Activity. Your task is to return all the entries below exactly, with every picture omitted.

Source information.
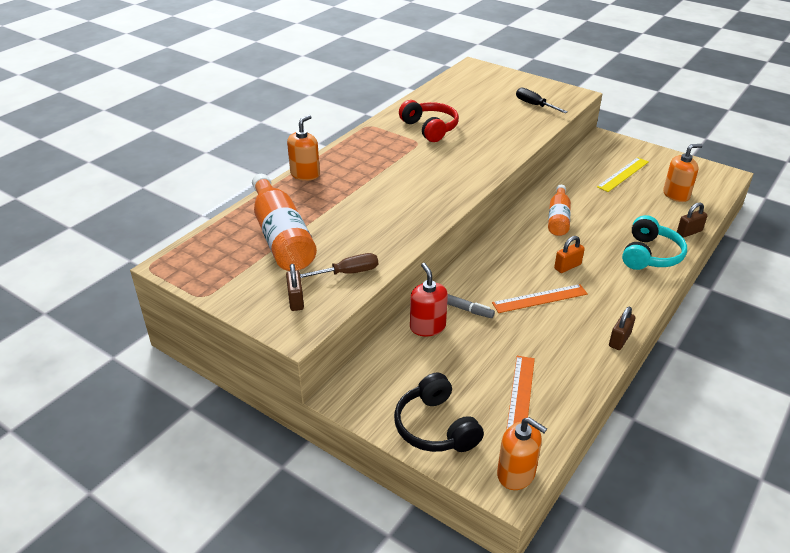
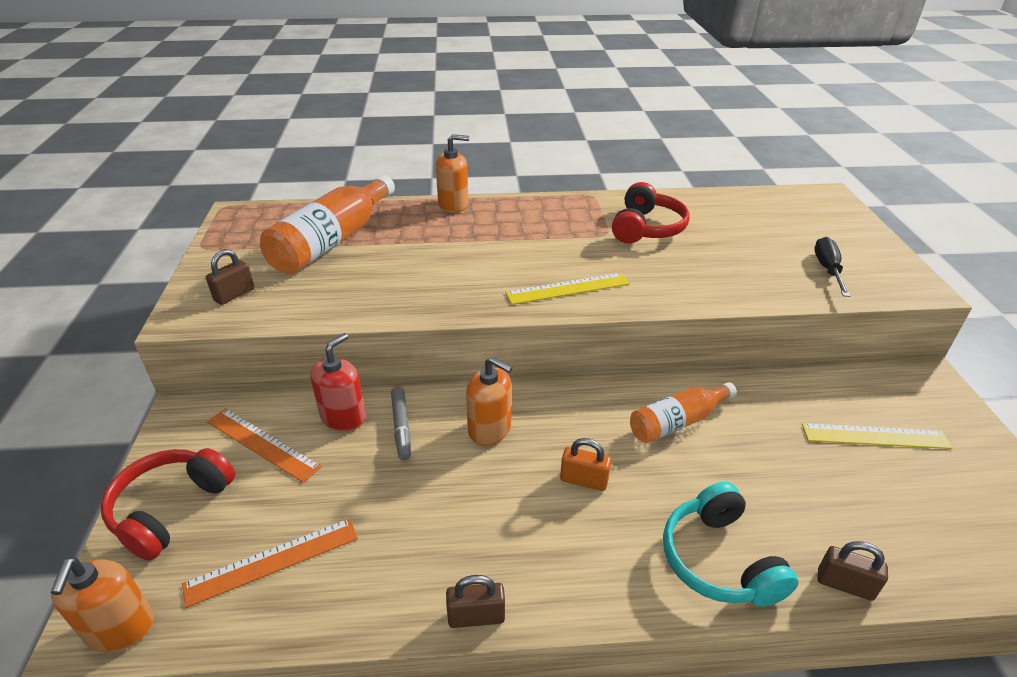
camera: 50 degrees right, 0 degrees up
(348, 273) = (308, 302): brown screwdriver -> none
(435, 427) = (171, 509): black headphones -> red headphones
(455, 180) = (568, 288): none -> yellow ruler
(540, 298) = (486, 485): orange ruler -> orange ruler (262, 444)
(650, 255) = (719, 560): turquoise headphones -> turquoise headphones turned 90 degrees clockwise
(676, 195) = (920, 521): orange soap dispenser -> orange soap dispenser (490, 429)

Solution for this problem.
camera: 50 degrees right, 0 degrees up
(348, 273) = (308, 302): brown screwdriver -> none
(435, 427) = (171, 509): black headphones -> red headphones
(455, 180) = (568, 288): none -> yellow ruler
(540, 298) = (486, 485): orange ruler -> orange ruler (262, 444)
(650, 255) = (719, 560): turquoise headphones -> turquoise headphones turned 90 degrees clockwise
(676, 195) = (920, 521): orange soap dispenser -> orange soap dispenser (490, 429)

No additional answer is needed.